--- TASK INSTRUCTIONS ---
Copy nothing but the lines below running from the line containing "none -> brown cupcake [233,195,284,250]" through the line containing "pink strawberry [351,258,393,298]", both end lines included.

□ □ □

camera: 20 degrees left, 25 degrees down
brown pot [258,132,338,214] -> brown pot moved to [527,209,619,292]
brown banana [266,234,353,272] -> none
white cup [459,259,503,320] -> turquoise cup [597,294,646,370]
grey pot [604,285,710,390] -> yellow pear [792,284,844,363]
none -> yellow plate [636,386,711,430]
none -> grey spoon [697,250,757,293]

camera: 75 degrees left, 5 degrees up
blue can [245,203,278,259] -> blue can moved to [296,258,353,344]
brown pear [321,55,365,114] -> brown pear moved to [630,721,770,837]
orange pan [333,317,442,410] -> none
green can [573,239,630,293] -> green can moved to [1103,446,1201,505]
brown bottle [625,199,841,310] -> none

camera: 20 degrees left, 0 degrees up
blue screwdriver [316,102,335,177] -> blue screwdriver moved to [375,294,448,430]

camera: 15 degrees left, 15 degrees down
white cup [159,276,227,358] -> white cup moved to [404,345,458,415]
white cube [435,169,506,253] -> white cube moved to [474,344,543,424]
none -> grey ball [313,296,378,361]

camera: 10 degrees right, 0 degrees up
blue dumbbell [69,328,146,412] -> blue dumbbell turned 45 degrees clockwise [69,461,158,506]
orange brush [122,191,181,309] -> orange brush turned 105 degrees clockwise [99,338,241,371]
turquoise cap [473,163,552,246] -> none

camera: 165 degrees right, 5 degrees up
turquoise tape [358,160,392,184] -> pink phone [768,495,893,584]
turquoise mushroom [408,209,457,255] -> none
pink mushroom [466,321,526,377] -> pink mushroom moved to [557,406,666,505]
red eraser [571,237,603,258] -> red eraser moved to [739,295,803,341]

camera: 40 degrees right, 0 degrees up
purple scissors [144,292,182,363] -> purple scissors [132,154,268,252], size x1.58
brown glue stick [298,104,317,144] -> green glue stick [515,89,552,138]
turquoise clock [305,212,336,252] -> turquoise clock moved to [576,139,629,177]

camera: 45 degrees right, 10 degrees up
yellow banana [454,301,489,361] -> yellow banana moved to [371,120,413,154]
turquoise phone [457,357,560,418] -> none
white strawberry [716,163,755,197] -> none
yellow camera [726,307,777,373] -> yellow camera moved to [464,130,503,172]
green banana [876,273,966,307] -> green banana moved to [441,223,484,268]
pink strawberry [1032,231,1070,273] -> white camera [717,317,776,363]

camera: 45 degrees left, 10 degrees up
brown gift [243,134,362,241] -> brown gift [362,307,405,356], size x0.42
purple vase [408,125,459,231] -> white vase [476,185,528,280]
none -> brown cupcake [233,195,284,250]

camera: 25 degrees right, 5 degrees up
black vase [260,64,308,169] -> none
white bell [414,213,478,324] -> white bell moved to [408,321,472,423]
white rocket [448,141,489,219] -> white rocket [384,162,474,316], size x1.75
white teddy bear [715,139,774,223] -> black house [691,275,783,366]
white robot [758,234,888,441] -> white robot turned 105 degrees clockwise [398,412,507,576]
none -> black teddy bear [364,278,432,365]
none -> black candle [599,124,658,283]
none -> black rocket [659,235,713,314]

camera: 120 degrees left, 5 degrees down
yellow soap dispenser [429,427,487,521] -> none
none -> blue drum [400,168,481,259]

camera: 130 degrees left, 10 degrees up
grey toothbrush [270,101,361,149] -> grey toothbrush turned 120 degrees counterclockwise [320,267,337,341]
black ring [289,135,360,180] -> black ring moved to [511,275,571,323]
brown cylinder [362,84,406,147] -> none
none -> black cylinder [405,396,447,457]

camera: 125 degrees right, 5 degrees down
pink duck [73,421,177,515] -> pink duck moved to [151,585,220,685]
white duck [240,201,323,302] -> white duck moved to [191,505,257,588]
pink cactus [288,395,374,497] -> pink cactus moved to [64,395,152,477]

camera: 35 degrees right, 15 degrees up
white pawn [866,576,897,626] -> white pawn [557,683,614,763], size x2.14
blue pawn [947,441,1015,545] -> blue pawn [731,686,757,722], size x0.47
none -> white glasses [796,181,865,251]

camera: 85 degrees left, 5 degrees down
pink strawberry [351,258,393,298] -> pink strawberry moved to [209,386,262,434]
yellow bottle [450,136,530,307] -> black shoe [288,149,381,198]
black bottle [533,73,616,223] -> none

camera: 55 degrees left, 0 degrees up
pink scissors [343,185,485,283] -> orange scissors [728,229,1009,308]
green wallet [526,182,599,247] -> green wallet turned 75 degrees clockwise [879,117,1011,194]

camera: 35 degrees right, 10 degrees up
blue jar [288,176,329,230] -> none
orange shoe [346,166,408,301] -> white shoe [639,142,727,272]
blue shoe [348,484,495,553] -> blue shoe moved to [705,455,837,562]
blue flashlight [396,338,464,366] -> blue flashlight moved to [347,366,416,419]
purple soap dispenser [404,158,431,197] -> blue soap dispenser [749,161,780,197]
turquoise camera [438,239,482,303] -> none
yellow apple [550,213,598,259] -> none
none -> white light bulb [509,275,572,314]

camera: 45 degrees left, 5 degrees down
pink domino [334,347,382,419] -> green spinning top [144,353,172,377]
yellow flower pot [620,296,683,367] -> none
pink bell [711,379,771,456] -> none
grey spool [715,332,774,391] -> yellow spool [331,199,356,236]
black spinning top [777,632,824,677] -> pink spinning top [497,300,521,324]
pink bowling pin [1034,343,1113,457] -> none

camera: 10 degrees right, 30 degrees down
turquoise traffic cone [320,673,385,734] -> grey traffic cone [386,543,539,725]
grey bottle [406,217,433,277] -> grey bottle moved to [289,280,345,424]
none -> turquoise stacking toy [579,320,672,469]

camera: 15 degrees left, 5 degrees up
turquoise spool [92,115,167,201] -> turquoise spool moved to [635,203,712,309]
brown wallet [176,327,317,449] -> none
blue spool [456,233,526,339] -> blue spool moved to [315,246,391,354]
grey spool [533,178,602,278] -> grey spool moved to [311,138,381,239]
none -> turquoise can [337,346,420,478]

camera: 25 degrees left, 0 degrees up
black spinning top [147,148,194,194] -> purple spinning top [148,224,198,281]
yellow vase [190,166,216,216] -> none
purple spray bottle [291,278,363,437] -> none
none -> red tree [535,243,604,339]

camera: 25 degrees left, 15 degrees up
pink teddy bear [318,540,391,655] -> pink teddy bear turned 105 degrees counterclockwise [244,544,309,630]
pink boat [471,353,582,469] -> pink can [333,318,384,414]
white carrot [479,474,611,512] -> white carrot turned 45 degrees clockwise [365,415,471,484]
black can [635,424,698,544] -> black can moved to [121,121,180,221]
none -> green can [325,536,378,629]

□ □ □

--- WRITTEN SOLUTION ---
none -> brown cupcake [233,195,284,250]

camera: 25 degrees right, 5 degrees up
black vase [260,64,308,169] -> none
white bell [414,213,478,324] -> white bell moved to [408,321,472,423]
white rocket [448,141,489,219] -> white rocket [384,162,474,316], size x1.75
white teddy bear [715,139,774,223] -> black house [691,275,783,366]
white robot [758,234,888,441] -> white robot turned 105 degrees clockwise [398,412,507,576]
none -> black teddy bear [364,278,432,365]
none -> black candle [599,124,658,283]
none -> black rocket [659,235,713,314]

camera: 120 degrees left, 5 degrees down
yellow soap dispenser [429,427,487,521] -> none
none -> blue drum [400,168,481,259]

camera: 130 degrees left, 10 degrees up
grey toothbrush [270,101,361,149] -> grey toothbrush turned 120 degrees counterclockwise [320,267,337,341]
black ring [289,135,360,180] -> black ring moved to [511,275,571,323]
brown cylinder [362,84,406,147] -> none
none -> black cylinder [405,396,447,457]

camera: 125 degrees right, 5 degrees down
pink duck [73,421,177,515] -> pink duck moved to [151,585,220,685]
white duck [240,201,323,302] -> white duck moved to [191,505,257,588]
pink cactus [288,395,374,497] -> pink cactus moved to [64,395,152,477]

camera: 35 degrees right, 15 degrees up
white pawn [866,576,897,626] -> white pawn [557,683,614,763], size x2.14
blue pawn [947,441,1015,545] -> blue pawn [731,686,757,722], size x0.47
none -> white glasses [796,181,865,251]

camera: 85 degrees left, 5 degrees down
pink strawberry [351,258,393,298] -> pink strawberry moved to [209,386,262,434]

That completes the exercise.